■ WORK INSTRUCTIONS ■
Repeat all of the data precisely.

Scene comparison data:
----

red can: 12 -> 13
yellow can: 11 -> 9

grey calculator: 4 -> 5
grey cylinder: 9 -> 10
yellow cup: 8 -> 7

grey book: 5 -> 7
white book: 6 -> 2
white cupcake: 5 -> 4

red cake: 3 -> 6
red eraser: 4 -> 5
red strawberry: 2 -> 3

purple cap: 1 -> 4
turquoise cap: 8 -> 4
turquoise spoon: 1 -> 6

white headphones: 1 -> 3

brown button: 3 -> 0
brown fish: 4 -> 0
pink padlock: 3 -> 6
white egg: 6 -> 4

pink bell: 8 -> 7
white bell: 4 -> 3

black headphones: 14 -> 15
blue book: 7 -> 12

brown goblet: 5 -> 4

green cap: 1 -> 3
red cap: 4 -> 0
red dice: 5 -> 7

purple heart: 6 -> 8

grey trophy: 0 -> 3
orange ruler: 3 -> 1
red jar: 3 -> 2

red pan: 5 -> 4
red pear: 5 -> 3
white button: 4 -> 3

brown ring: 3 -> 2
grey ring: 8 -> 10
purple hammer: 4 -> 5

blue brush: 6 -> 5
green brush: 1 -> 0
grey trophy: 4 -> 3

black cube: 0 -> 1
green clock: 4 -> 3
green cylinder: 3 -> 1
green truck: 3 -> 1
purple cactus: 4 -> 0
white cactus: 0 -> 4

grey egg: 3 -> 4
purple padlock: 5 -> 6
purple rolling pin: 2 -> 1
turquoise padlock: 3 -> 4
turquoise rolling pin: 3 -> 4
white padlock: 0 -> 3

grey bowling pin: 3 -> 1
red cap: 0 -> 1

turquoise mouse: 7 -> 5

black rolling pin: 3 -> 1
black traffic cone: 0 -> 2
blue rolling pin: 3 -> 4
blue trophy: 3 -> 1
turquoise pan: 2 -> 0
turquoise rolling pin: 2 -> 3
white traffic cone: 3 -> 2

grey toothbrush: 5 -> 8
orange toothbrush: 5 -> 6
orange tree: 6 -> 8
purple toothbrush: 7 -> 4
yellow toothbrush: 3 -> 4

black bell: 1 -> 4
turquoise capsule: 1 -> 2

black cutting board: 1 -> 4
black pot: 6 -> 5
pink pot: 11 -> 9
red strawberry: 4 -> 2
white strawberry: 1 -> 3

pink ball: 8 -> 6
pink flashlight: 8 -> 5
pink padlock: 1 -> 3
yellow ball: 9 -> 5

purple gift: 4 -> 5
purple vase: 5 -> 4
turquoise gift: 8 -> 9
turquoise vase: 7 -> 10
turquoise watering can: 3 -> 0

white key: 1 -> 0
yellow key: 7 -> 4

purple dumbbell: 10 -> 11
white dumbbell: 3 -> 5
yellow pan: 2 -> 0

----

■ OUTPUT BELOW ■
red can: 12 -> 13
yellow can: 11 -> 9

grey calculator: 4 -> 5
grey cylinder: 9 -> 10
yellow cup: 8 -> 7

grey book: 5 -> 7
white book: 6 -> 2
white cupcake: 5 -> 4

red cake: 3 -> 6
red eraser: 4 -> 5
red strawberry: 2 -> 3

purple cap: 1 -> 4
turquoise cap: 8 -> 4
turquoise spoon: 1 -> 6

white headphones: 1 -> 3

brown button: 3 -> 0
brown fish: 4 -> 0
pink padlock: 3 -> 6
white egg: 6 -> 4

pink bell: 8 -> 7
white bell: 4 -> 3

black headphones: 14 -> 15
blue book: 7 -> 12

brown goblet: 5 -> 4

green cap: 1 -> 3
red cap: 4 -> 0
red dice: 5 -> 7

purple heart: 6 -> 8

grey trophy: 0 -> 3
orange ruler: 3 -> 1
red jar: 3 -> 2

red pan: 5 -> 4
red pear: 5 -> 3
white button: 4 -> 3

brown ring: 3 -> 2
grey ring: 8 -> 10
purple hammer: 4 -> 5

blue brush: 6 -> 5
green brush: 1 -> 0
grey trophy: 4 -> 3

black cube: 0 -> 1
green clock: 4 -> 3
green cylinder: 3 -> 1
green truck: 3 -> 1
purple cactus: 4 -> 0
white cactus: 0 -> 4

grey egg: 3 -> 4
purple padlock: 5 -> 6
purple rolling pin: 2 -> 1
turquoise padlock: 3 -> 4
turquoise rolling pin: 3 -> 4
white padlock: 0 -> 3

grey bowling pin: 3 -> 1
red cap: 0 -> 1

turquoise mouse: 7 -> 5

black rolling pin: 3 -> 1
black traffic cone: 0 -> 2
blue rolling pin: 3 -> 4
blue trophy: 3 -> 1
turquoise pan: 2 -> 0
turquoise rolling pin: 2 -> 3
white traffic cone: 3 -> 2

grey toothbrush: 5 -> 8
orange toothbrush: 5 -> 6
orange tree: 6 -> 8
purple toothbrush: 7 -> 4
yellow toothbrush: 3 -> 4

black bell: 1 -> 4
turquoise capsule: 1 -> 2

black cutting board: 1 -> 4
black pot: 6 -> 5
pink pot: 11 -> 9
red strawberry: 4 -> 2
white strawberry: 1 -> 3

pink ball: 8 -> 6
pink flashlight: 8 -> 5
pink padlock: 1 -> 3
yellow ball: 9 -> 5

purple gift: 4 -> 5
purple vase: 5 -> 4
turquoise gift: 8 -> 9
turquoise vase: 7 -> 10
turquoise watering can: 3 -> 0

white key: 1 -> 0
yellow key: 7 -> 4

purple dumbbell: 10 -> 11
white dumbbell: 3 -> 5
yellow pan: 2 -> 0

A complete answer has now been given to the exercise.